▶ _Brief_
Begin at the line containing "grey phone: [220,175,291,213]" in the entries below and end at the line containing "orange cake: [342,119,408,176]"; transcribe that range exactly and nothing outside it.

▶ _Dataset_
<<<<

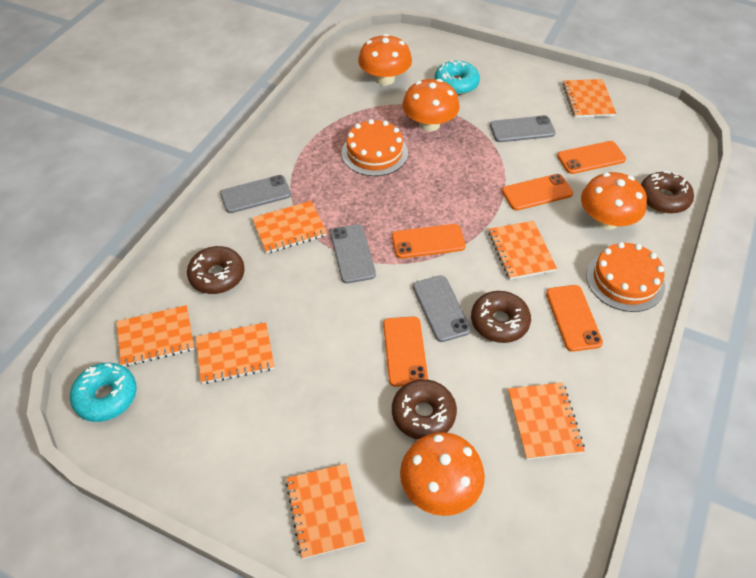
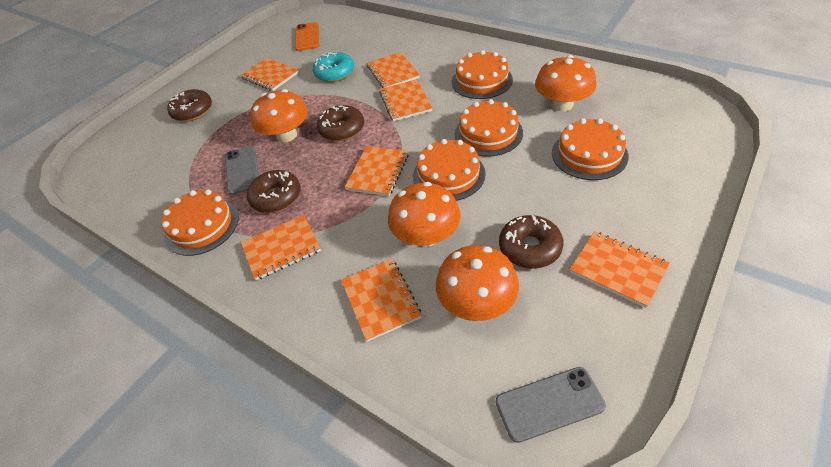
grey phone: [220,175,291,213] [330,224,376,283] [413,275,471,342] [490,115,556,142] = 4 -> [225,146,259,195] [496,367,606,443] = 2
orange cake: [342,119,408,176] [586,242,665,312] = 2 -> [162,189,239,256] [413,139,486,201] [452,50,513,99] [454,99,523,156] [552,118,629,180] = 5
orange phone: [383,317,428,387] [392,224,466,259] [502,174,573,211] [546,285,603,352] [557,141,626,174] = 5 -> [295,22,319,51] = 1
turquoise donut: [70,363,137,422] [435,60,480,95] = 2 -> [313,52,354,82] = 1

>>>>
<<<<

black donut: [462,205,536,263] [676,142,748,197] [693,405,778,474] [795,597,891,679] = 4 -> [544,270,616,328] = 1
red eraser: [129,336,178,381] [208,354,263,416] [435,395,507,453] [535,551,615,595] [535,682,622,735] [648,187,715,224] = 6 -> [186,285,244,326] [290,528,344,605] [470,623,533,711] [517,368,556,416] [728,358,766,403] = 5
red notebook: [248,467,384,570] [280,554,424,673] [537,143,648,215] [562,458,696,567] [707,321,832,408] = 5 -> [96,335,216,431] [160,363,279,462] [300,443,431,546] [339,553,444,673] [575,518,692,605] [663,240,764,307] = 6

>>>>

▶ _Your response_
grey phone: [220,175,291,213] [330,224,376,283] [413,275,471,342] [490,115,556,142] = 4 -> [225,146,259,195] [496,367,606,443] = 2
orange cake: [342,119,408,176] [586,242,665,312] = 2 -> [162,189,239,256] [413,139,486,201] [452,50,513,99] [454,99,523,156] [552,118,629,180] = 5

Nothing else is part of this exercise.